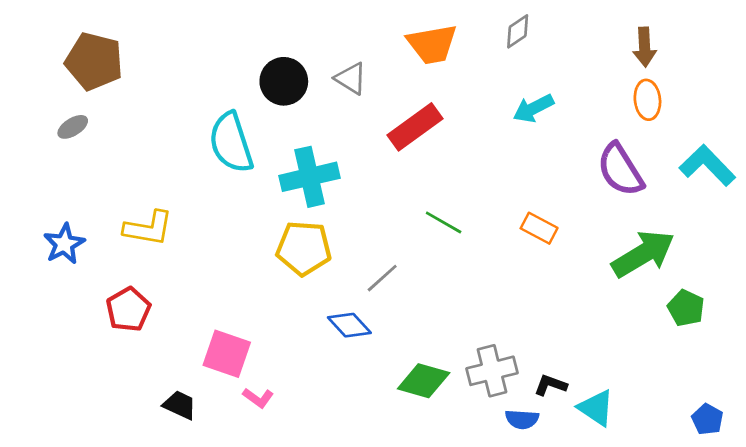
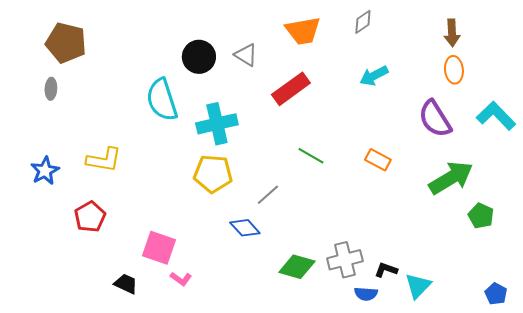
gray ellipse: (73, 127) -> (51, 89), turned -55
cyan triangle: (596, 408) -> (418, 286), turned 40

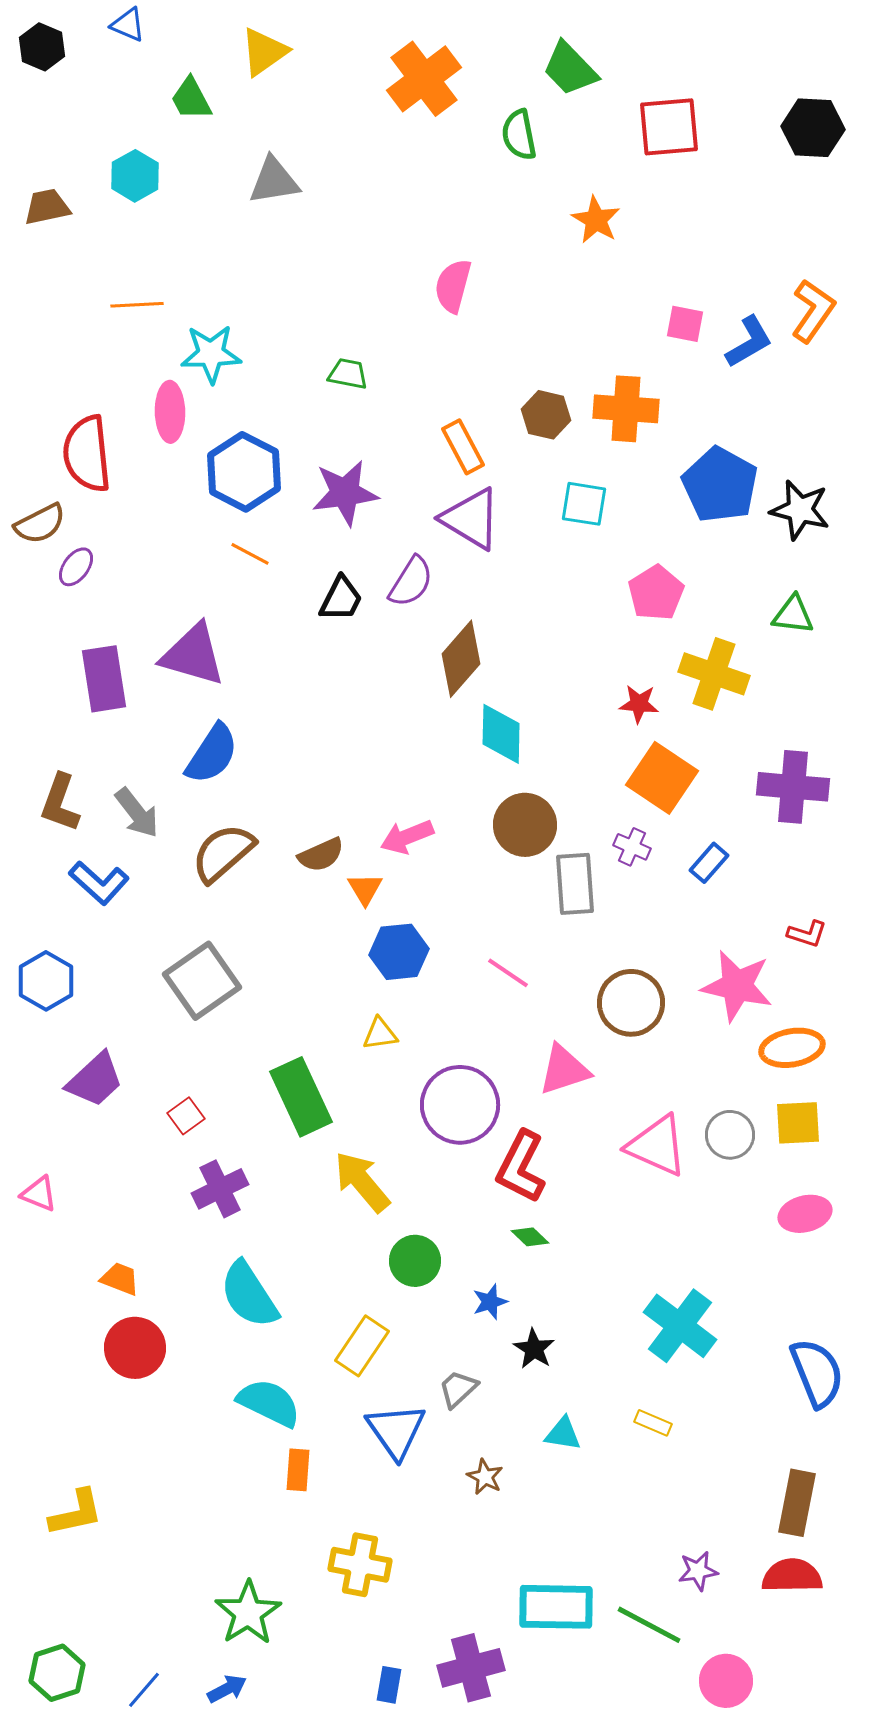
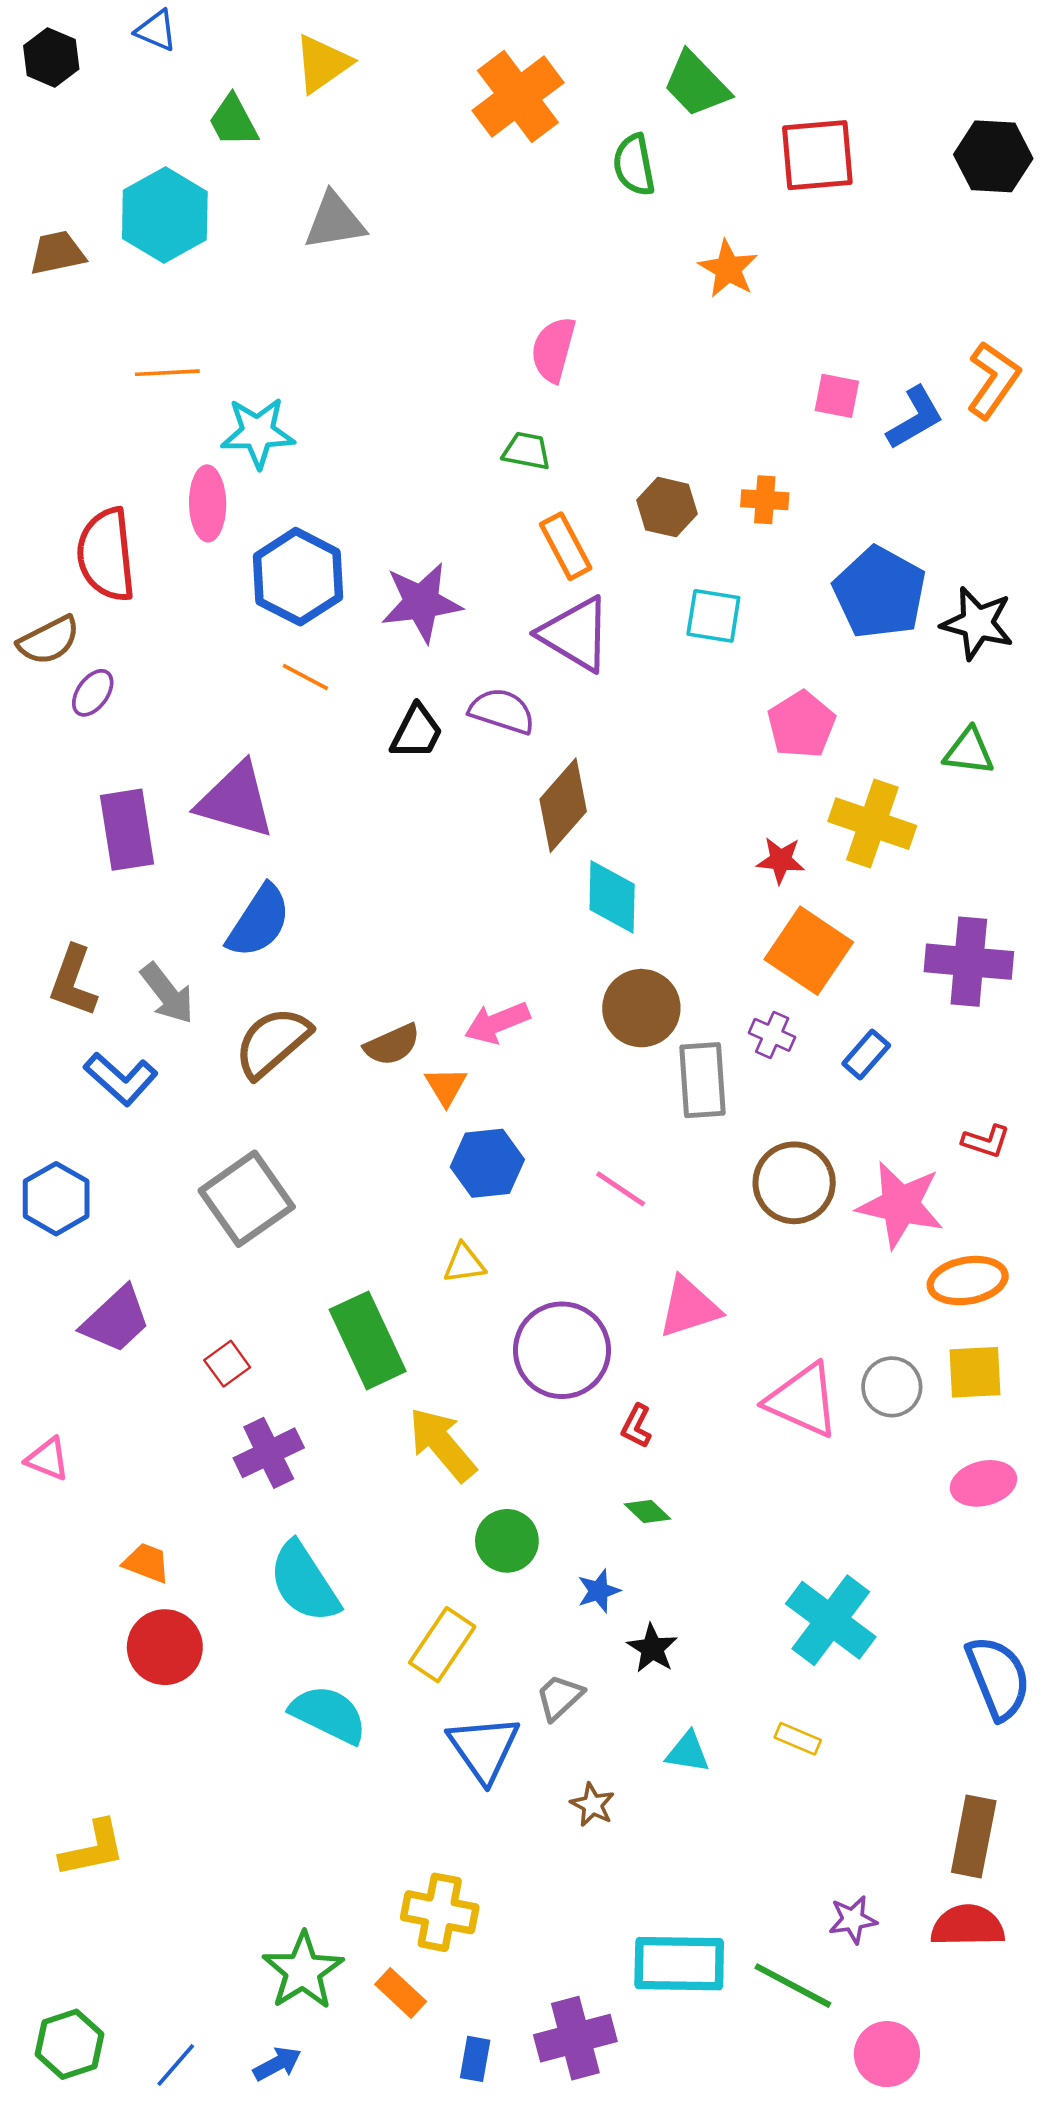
cyan hexagon: (135, 176) -> (165, 215), size x1.5
green trapezoid: (348, 374) -> (527, 451), moved
orange cross: (626, 409) -> (765, 500), size x0.6
purple semicircle: (411, 582) -> (502, 711), turned -104
brown circle: (631, 1003) -> (794, 1183), moved
red L-shape: (521, 1167) -> (636, 1426), size x0.5
orange rectangle: (298, 1470) -> (401, 1993), moved, turned -51

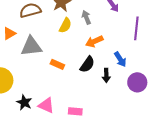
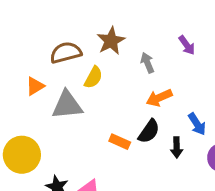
yellow semicircle: (65, 25) -> (93, 77), moved
orange rectangle: (57, 64) -> (120, 142), moved

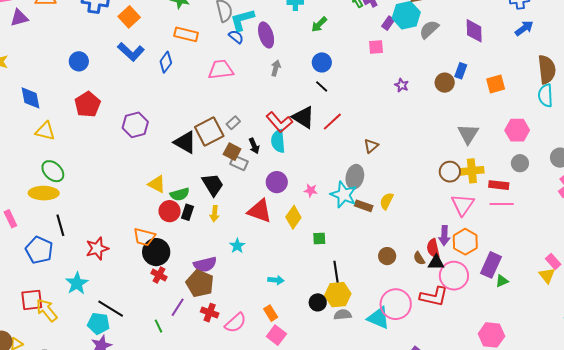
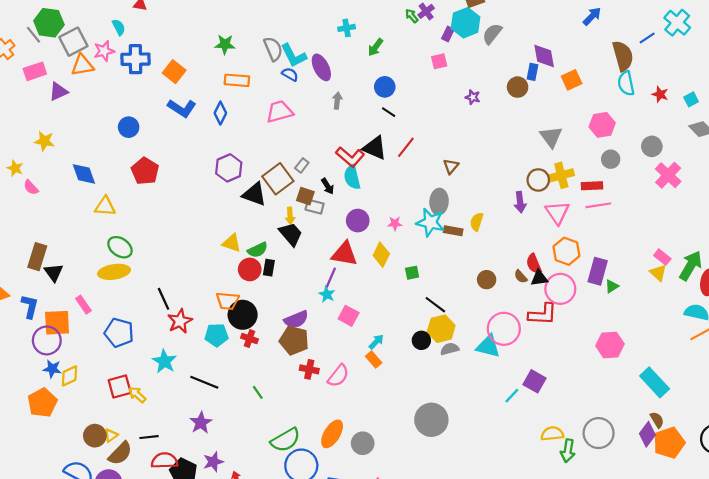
cyan L-shape: (242, 20) -> (294, 55), turned -92
purple diamond: (474, 31) -> (544, 56), moved
purple hexagon: (135, 125) -> (229, 168), moved
yellow arrow: (214, 214) -> (290, 216), moved
black line: (60, 225) -> (164, 299), moved
purple arrow: (444, 236) -> (520, 202), moved
black line: (336, 272) -> (435, 305), turned -35
cyan arrow: (276, 280) -> (376, 342), moved, turned -42
purple line: (178, 307) -> (331, 278), moved
yellow arrow: (47, 310) -> (137, 395), size x0.7
cyan pentagon: (99, 324) -> (217, 335), moved
pink square: (276, 335) -> (349, 316), moved

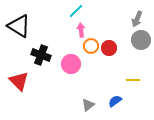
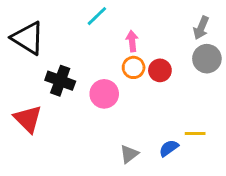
cyan line: (76, 11) -> (97, 16), moved
pink arrow: (81, 30) -> (132, 41), moved
yellow line: (133, 80) -> (195, 133), moved

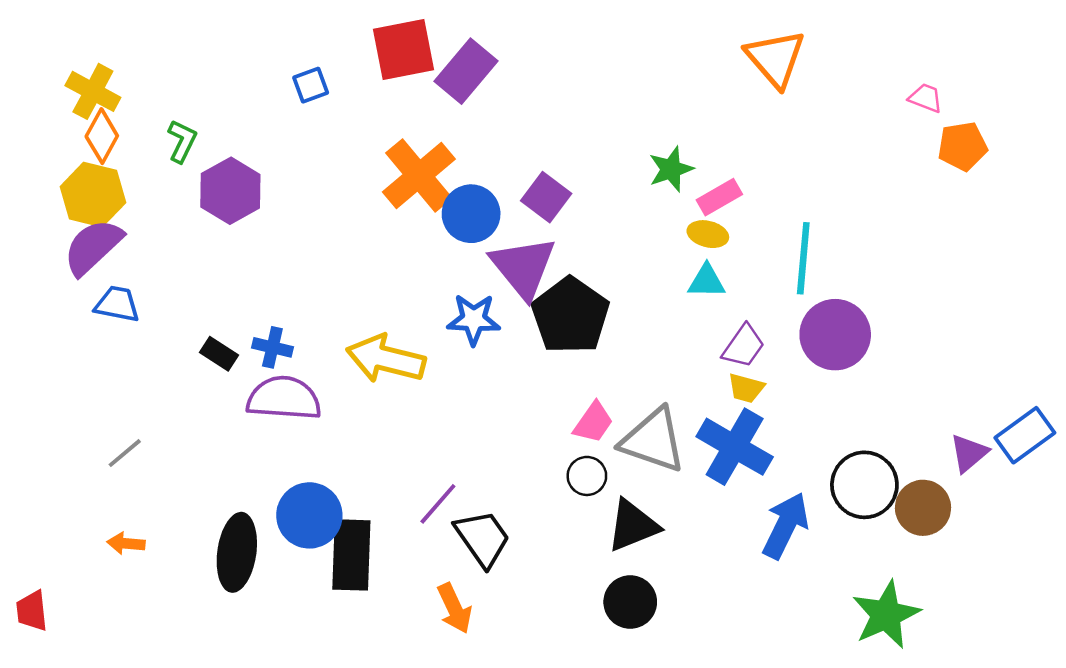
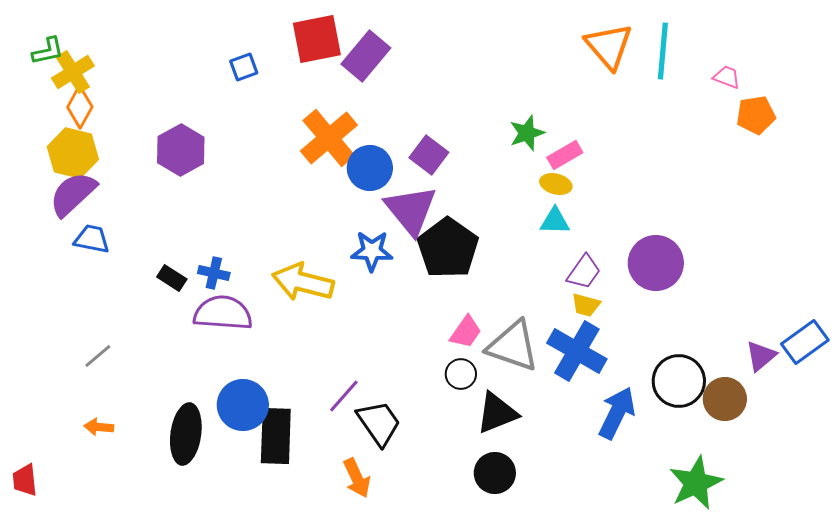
yellow cross: (93, 91) -> (73, 72), turned 30
green L-shape: (182, 141) -> (48, 51), moved, turned 52
cyan line: (803, 258) -> (663, 51), moved

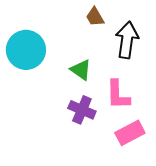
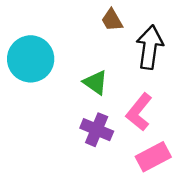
pink L-shape: (118, 95) -> (139, 112), turned 40

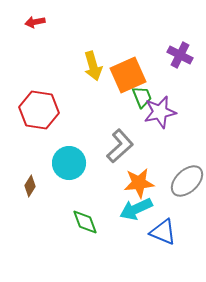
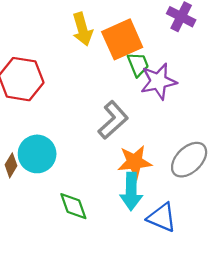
cyan circle: (69, 163) -> (37, 154), moved
cyan arrow: (136, 209) -> (131, 191), turned -64

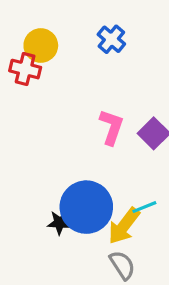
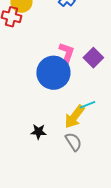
blue circle: (86, 207) -> (53, 73), moved
black star: (60, 223) -> (38, 132), moved

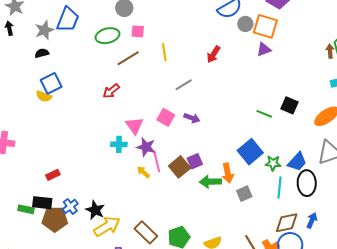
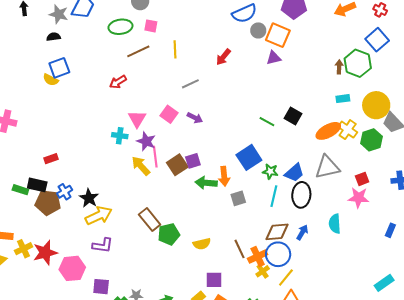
gray star: (44, 30) -> (59, 14), turned 30
yellow arrow: (143, 172) -> (141, 166), size x1.5
brown rectangle: (146, 232) -> (150, 220), moved

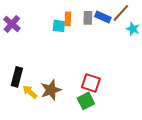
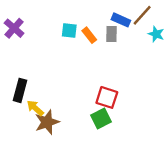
gray rectangle: (88, 18) -> (112, 34), moved
orange rectangle: (68, 19) -> (89, 35), moved, turned -40
brown star: (51, 90) -> (47, 122), moved

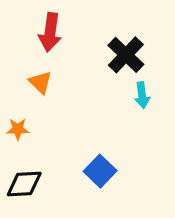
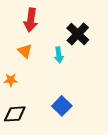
cyan arrow: (142, 95) -> (59, 55), moved

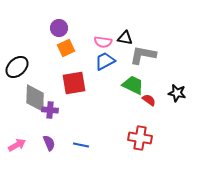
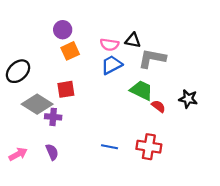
red square: (74, 83) -> (66, 89), moved, size x0.7
gray diamond: (35, 98) -> (37, 104), turned -60
blue line: (81, 145) -> (109, 147), moved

========

What needs to be done —
All lines from the one containing "gray diamond: (35, 98)" to the last line of the material above must be copied exactly, and only those.

Problem solution —
gray diamond: (35, 98) -> (37, 104), turned -60
blue line: (81, 145) -> (109, 147), moved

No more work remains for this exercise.